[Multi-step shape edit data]

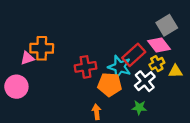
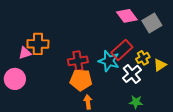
pink diamond: (159, 45) -> (127, 16), moved
yellow triangle: (175, 71) -> (160, 65), turned -32
orange pentagon: (110, 84) -> (81, 80), moved
green star: (139, 107) -> (136, 102), moved

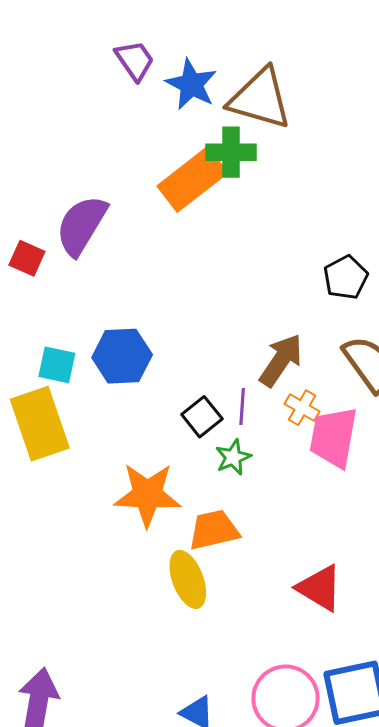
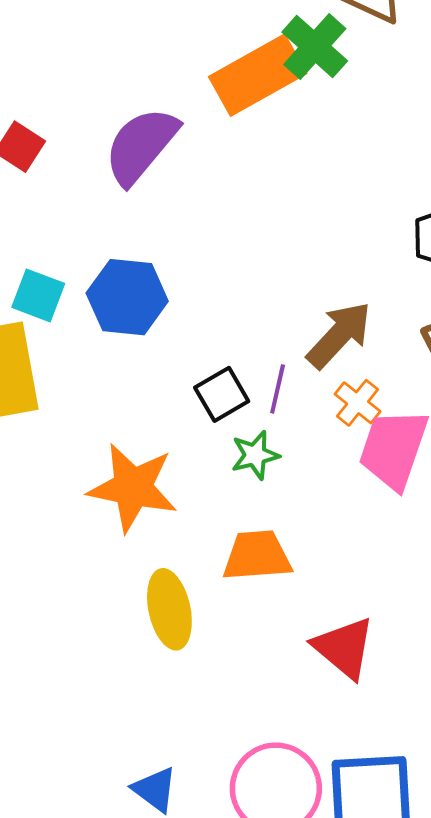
green cross: (231, 152) -> (315, 47), turned 33
purple semicircle: (82, 225) -> (141, 146), moved
orange trapezoid: (214, 530) -> (257, 556), moved

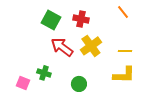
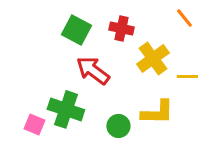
yellow cross: (91, 46) -> (153, 58), moved
green cross: (44, 73) -> (66, 109), size x1.6
yellow L-shape: (124, 75) -> (157, 112), moved

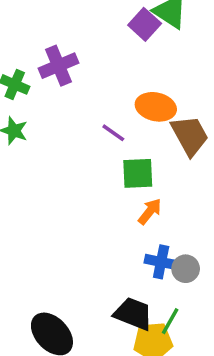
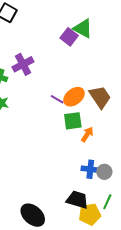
orange ellipse: (156, 107) -> (74, 97), moved, turned -45
orange arrow: (150, 211) -> (87, 134), moved
green line: (170, 321) -> (107, 202), moved

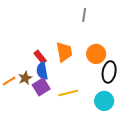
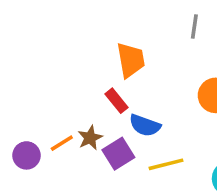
orange trapezoid: (64, 52) -> (131, 60), moved
blue semicircle: (42, 71) -> (145, 125), moved, turned -60

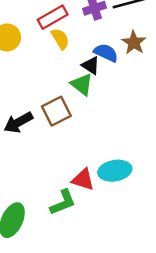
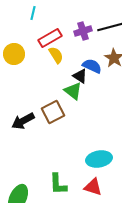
red triangle: (83, 180) -> (93, 187), moved
green L-shape: (63, 202) -> (58, 184), turned 110

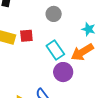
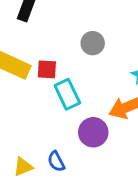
cyan rectangle: (55, 50) -> (67, 94), moved

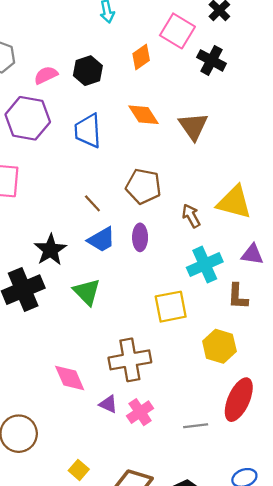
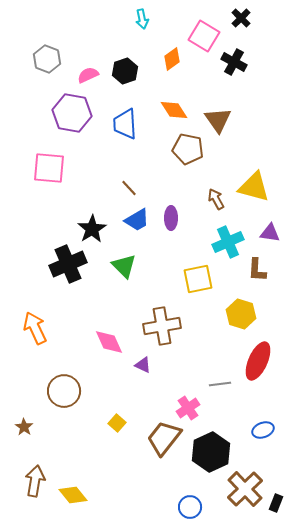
brown pentagon: (143, 186) -> (188, 149), moved
pink cross: (140, 412) -> (188, 408), moved

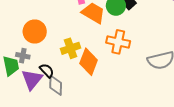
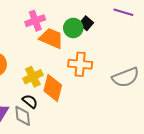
black semicircle: (47, 71) -> (30, 101), moved

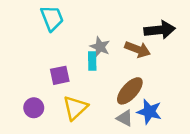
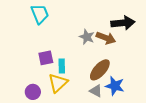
gray star: (100, 47) -> (87, 37), moved
cyan rectangle: (92, 61) -> (62, 66), moved
purple circle: (34, 108) -> (33, 92), moved

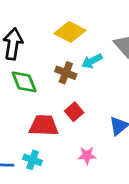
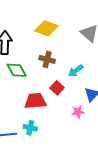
cyan arrow: (92, 61) -> (76, 71), moved
pink star: (87, 155) -> (78, 112), moved

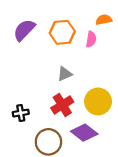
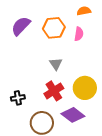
orange semicircle: (104, 20) -> (84, 11), moved
gray triangle: (65, 74) -> (56, 64), turned -40

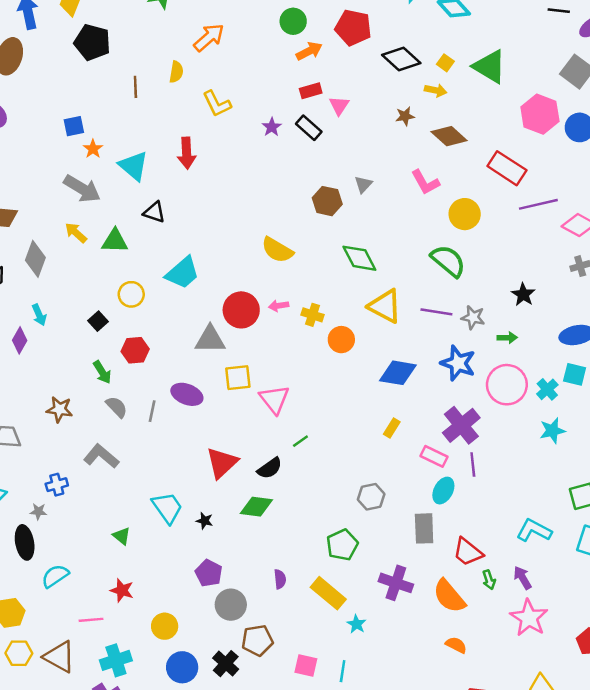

YOUR OBJECTIVE
Using the records above, pull out each line where the word "pink" occurs.

TASK SOLUTION
pink diamond: (159, 45) -> (127, 16), moved
pink cross: (140, 412) -> (188, 408), moved
pink star: (87, 155) -> (78, 112), moved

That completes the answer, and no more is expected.